▶ **Activity**
The entries that follow should be reproduced exactly, with no images carried over.

= = =

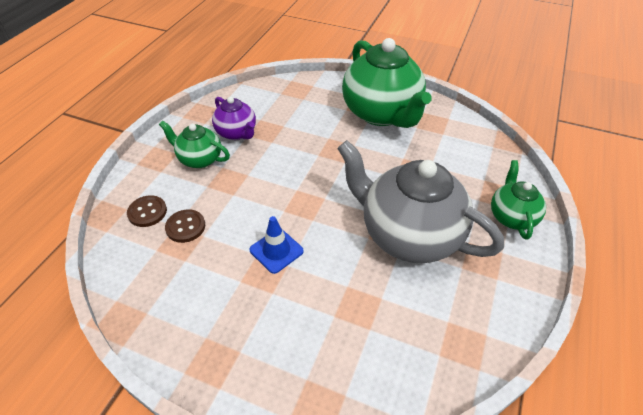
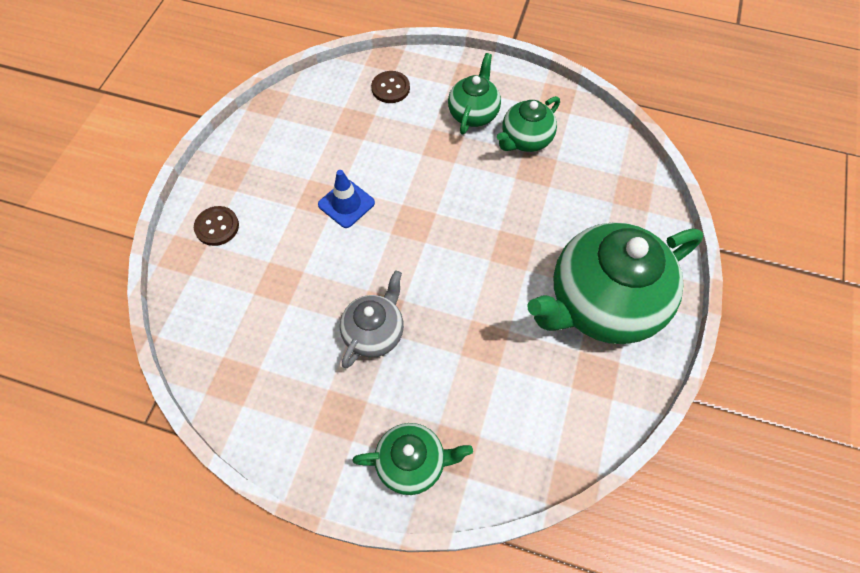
camera: 85 degrees right, 15 degrees up
(185, 227) = (373, 122): brown button -> brown button (217, 227)
(237, 133) = (525, 140): purple teapot -> green teapot
(408, 234) = (374, 333): grey teapot -> grey teapot, size x0.51

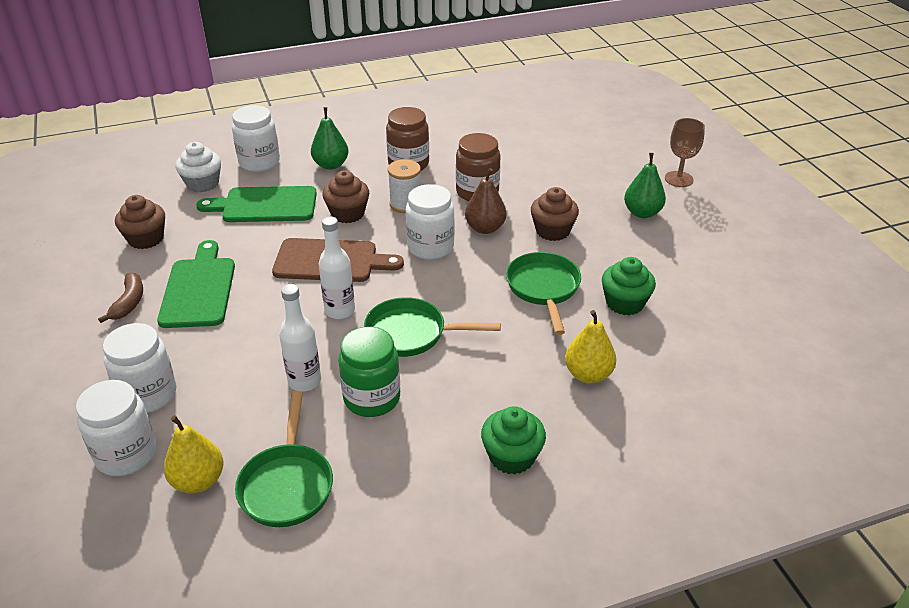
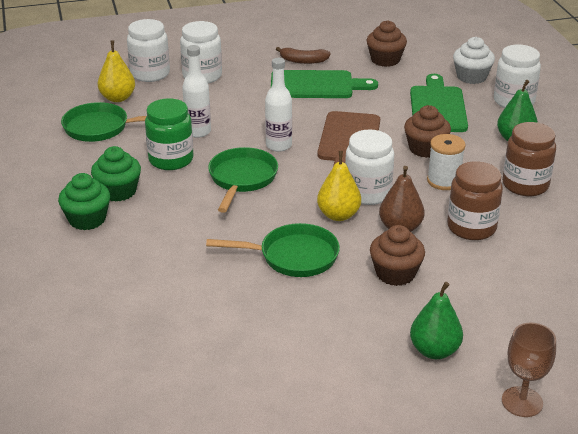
camera: 95 degrees right, 5 degrees down
(588, 374) = (165, 269): yellow pear -> yellow pear (338, 215)
(624, 303) = (262, 308): green cupcake -> green cupcake (118, 191)

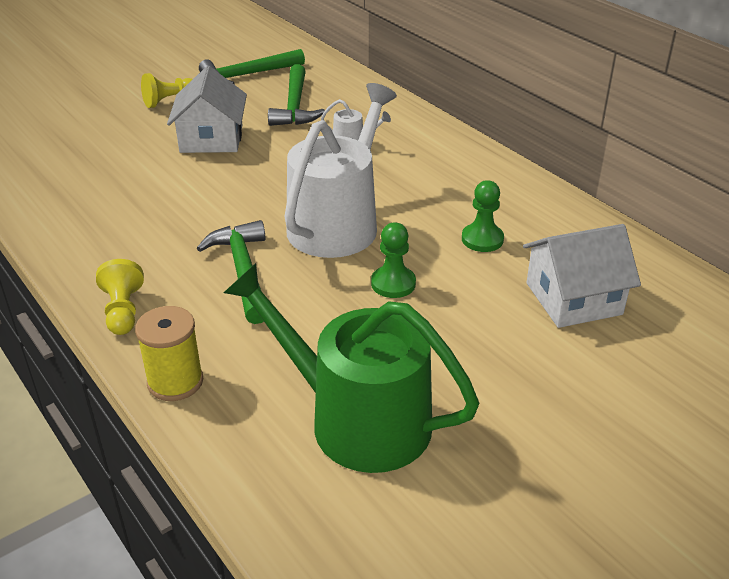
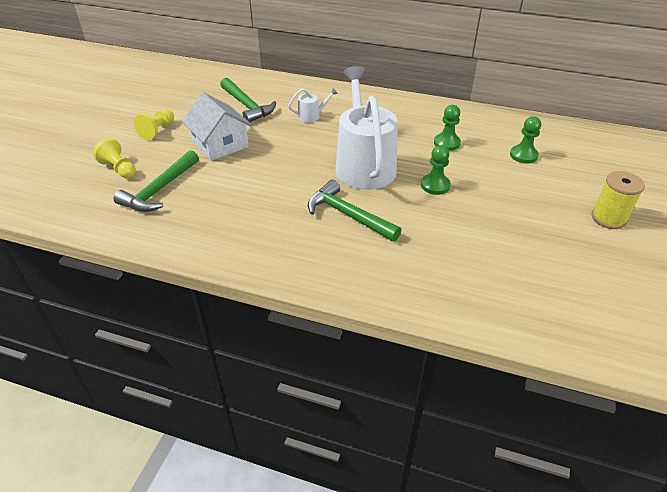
camera: 35 degrees left, 5 degrees up
(123, 311) = (309, 272): yellow pawn -> yellow pawn (119, 169)
(175, 382) = (395, 295): yellow spool -> yellow spool (608, 218)
(247, 75) = (189, 96): green hammer -> green hammer (159, 190)
(357, 420) = (510, 264): green watering can -> none
(573, 299) = (523, 155): white house -> green pawn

= = =

▶ **Answer box**
camera: 85 degrees right, 15 degrees up
(185, 227) = (373, 122): brown button -> brown button (217, 227)
(237, 133) = (525, 140): purple teapot -> green teapot
(408, 234) = (374, 333): grey teapot -> grey teapot, size x0.51

camera: 95 degrees right, 5 degrees down
(588, 374) = (165, 269): yellow pear -> yellow pear (338, 215)
(624, 303) = (262, 308): green cupcake -> green cupcake (118, 191)

camera: 35 degrees left, 5 degrees up
(123, 311) = (309, 272): yellow pawn -> yellow pawn (119, 169)
(175, 382) = (395, 295): yellow spool -> yellow spool (608, 218)
(247, 75) = (189, 96): green hammer -> green hammer (159, 190)
(357, 420) = (510, 264): green watering can -> none
(573, 299) = (523, 155): white house -> green pawn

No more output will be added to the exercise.